TASK REQUIREMENTS >> Report every line of the data that includes "brown".

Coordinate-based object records
━━━━━━━━

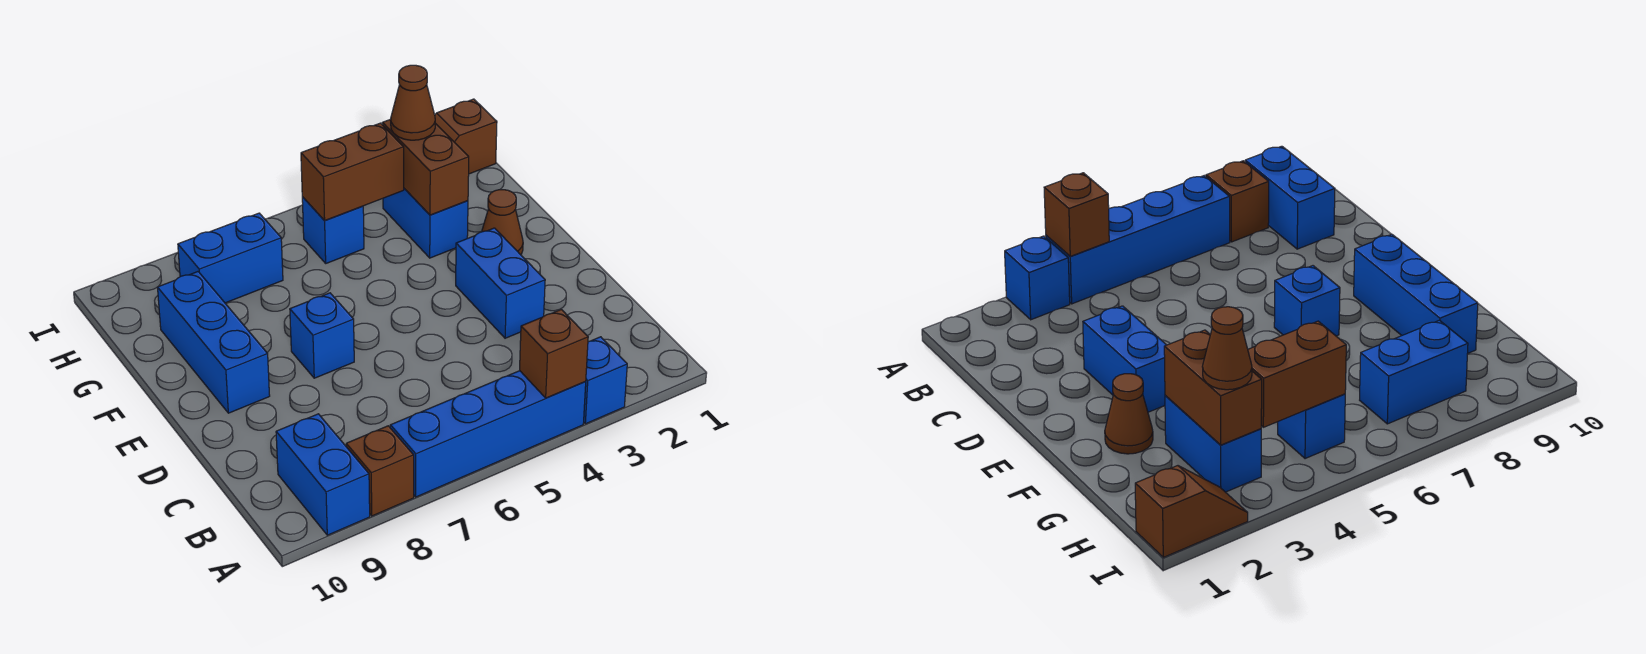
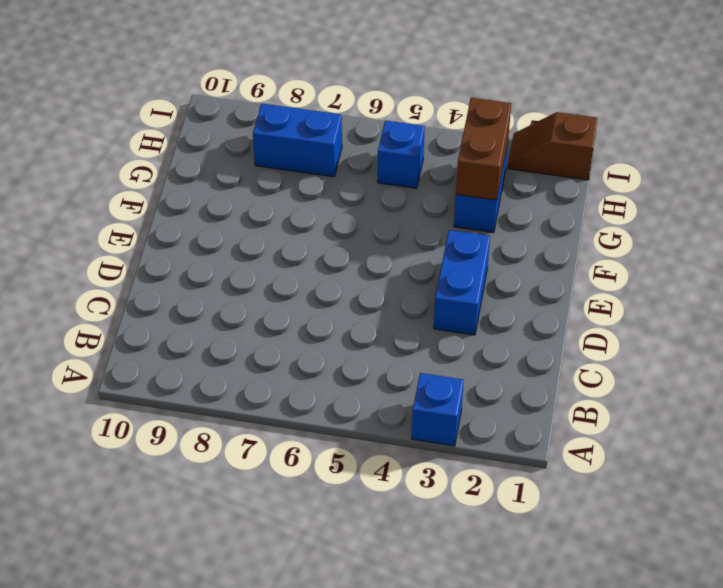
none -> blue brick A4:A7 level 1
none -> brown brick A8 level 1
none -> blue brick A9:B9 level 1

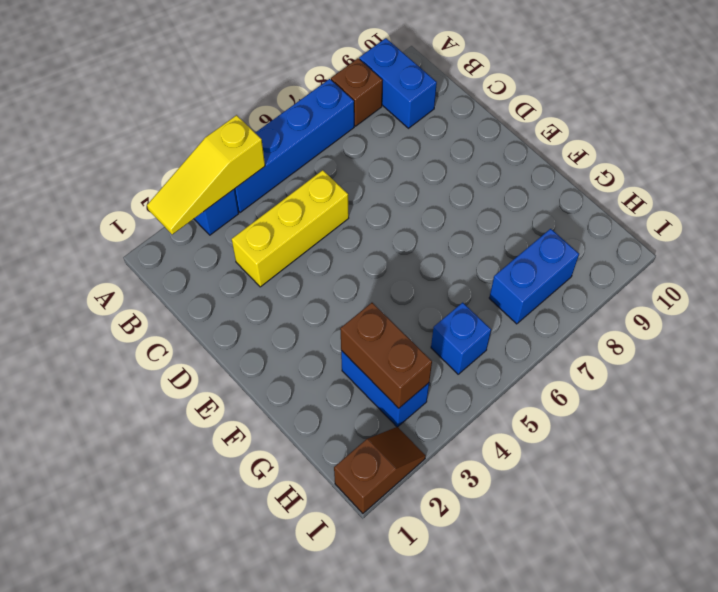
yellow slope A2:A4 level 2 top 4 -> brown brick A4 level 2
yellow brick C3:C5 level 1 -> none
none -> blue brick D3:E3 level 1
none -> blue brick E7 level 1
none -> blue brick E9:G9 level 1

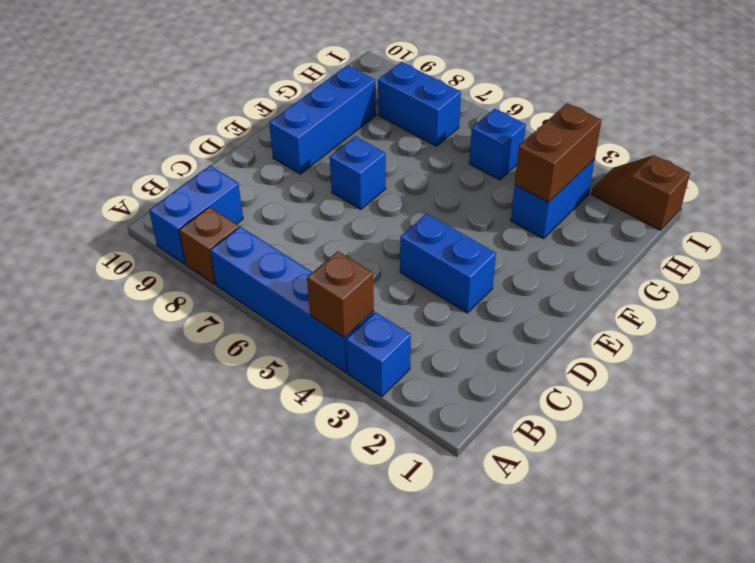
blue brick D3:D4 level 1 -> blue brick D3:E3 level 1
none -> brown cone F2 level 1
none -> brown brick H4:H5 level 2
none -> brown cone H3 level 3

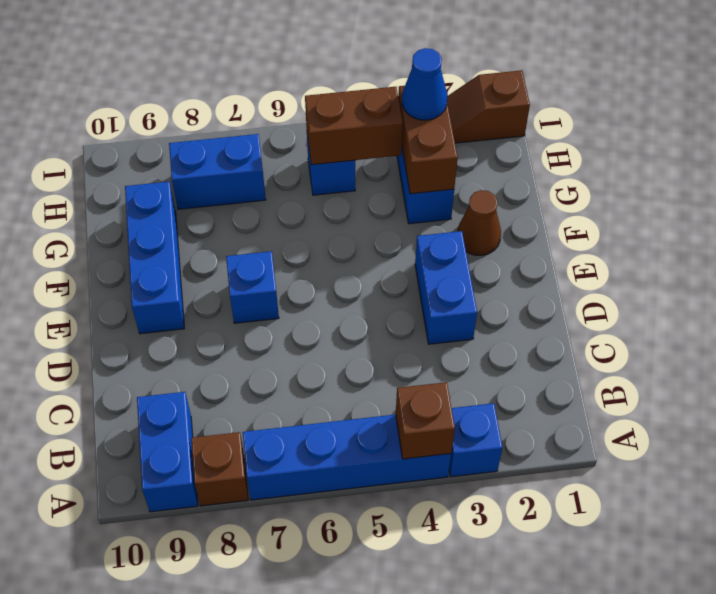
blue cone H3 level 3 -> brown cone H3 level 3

━━━━━━━━

WRITTEN REPLY >>
none -> brown brick A8 level 1
yellow slope A2:A4 level 2 top 4 -> brown brick A4 level 2
none -> brown cone F2 level 1
none -> brown brick H4:H5 level 2
none -> brown cone H3 level 3
blue cone H3 level 3 -> brown cone H3 level 3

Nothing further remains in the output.